▶ SUPPLIED MATERIAL:

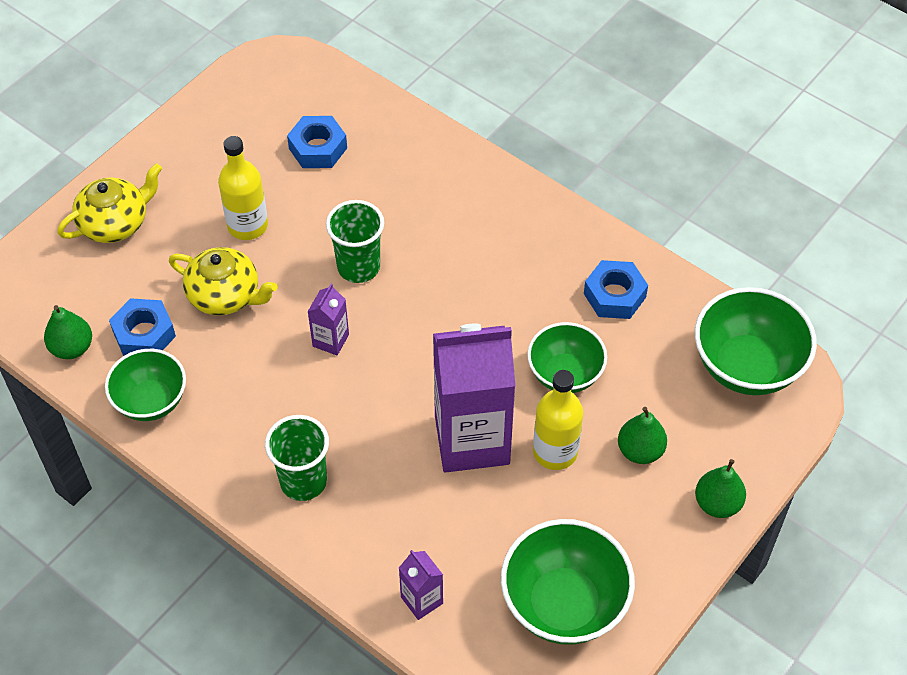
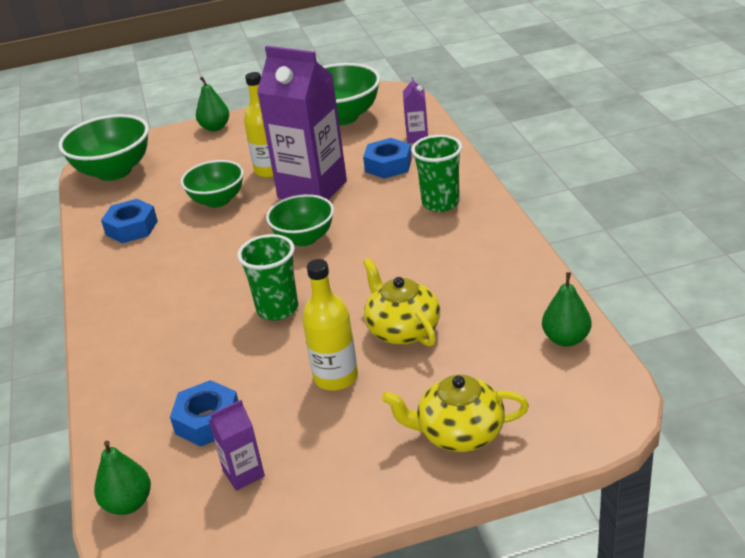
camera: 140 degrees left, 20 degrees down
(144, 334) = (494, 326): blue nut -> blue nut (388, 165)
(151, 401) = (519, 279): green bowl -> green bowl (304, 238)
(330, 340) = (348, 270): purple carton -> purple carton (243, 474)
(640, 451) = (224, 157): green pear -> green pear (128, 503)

==

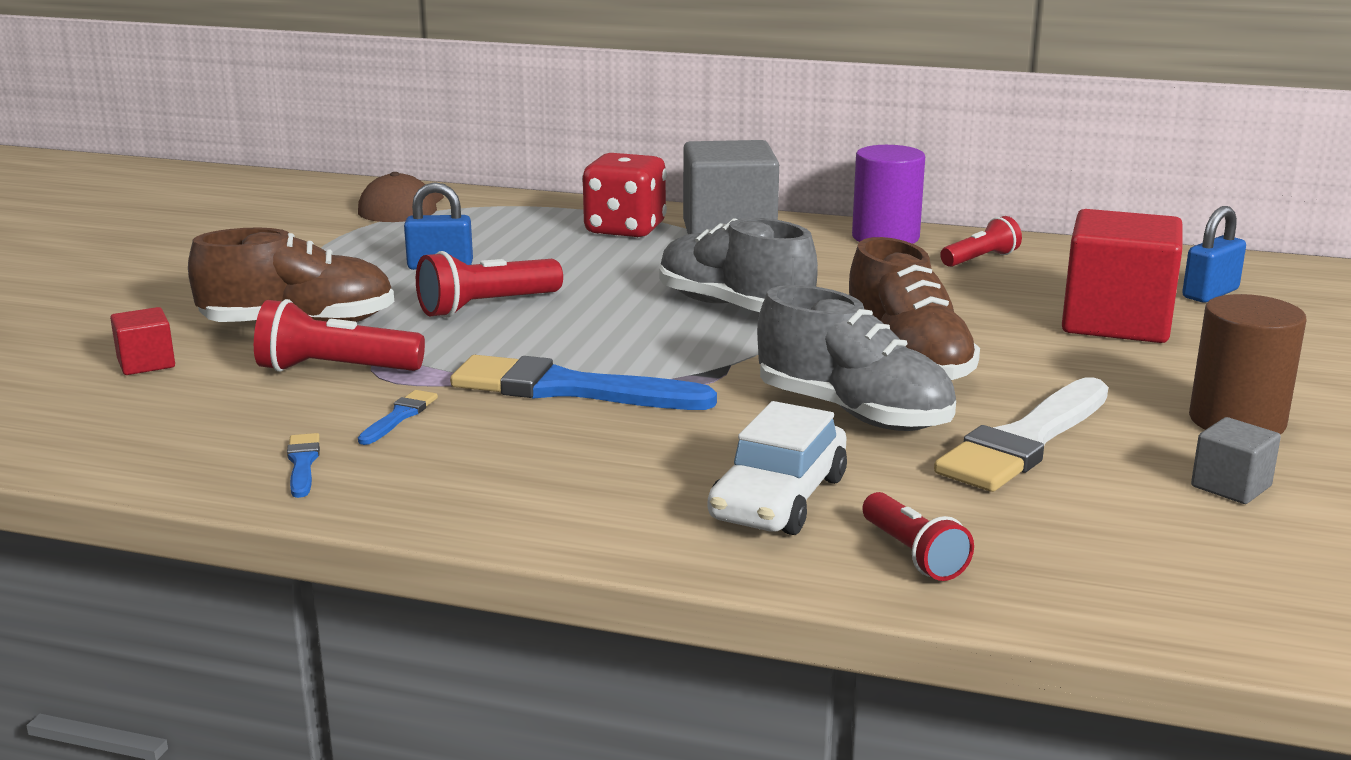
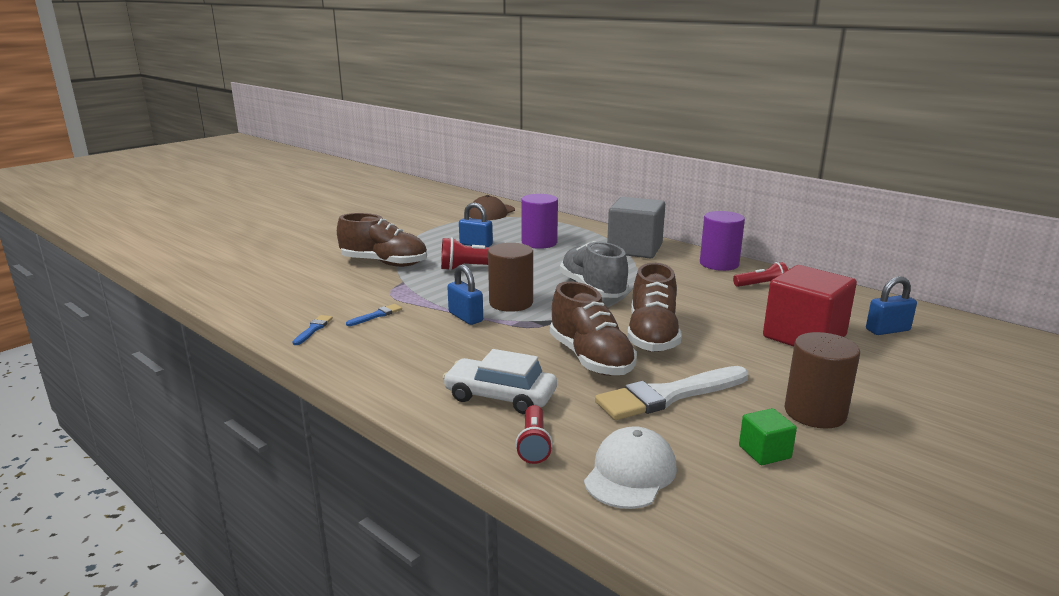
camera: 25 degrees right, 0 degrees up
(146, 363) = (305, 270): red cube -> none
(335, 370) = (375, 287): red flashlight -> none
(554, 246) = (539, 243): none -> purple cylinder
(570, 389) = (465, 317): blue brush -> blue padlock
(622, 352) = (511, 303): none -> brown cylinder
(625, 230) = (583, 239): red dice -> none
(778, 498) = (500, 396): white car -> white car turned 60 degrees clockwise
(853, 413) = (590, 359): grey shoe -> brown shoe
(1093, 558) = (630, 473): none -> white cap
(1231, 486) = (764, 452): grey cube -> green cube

--

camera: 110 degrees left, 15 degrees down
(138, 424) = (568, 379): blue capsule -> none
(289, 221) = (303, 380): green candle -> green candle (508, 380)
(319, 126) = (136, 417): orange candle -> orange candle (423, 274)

▶ EXERCISE GOAL:
Looking at the records above, return exactly the lines from the line with "camera: 140 degrees left, 20 degrees down" to the line with "(640, 451) = (224, 157): green", both ends included.

▶ ANSWER TO THIS PROBLEM:
camera: 140 degrees left, 20 degrees down
(144, 334) = (494, 326): blue nut -> blue nut (388, 165)
(151, 401) = (519, 279): green bowl -> green bowl (304, 238)
(330, 340) = (348, 270): purple carton -> purple carton (243, 474)
(640, 451) = (224, 157): green pear -> green pear (128, 503)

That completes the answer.